**Required action**. As the answer, set down the lines below from the one containing "plant: (101, 117)" through the one containing "plant: (101, 166)", exactly and inclusively, and no others.

**Material to process**.
Content starts
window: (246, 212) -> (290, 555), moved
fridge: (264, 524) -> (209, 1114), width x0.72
Content ends
Content starts
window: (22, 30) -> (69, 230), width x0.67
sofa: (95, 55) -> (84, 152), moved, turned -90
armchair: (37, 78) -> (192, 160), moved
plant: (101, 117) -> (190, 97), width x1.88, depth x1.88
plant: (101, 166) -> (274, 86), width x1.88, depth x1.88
Content ends
**Expected answer**.
plant: (101, 117) -> (190, 97), width x1.88, depth x1.88
plant: (101, 166) -> (274, 86), width x1.88, depth x1.88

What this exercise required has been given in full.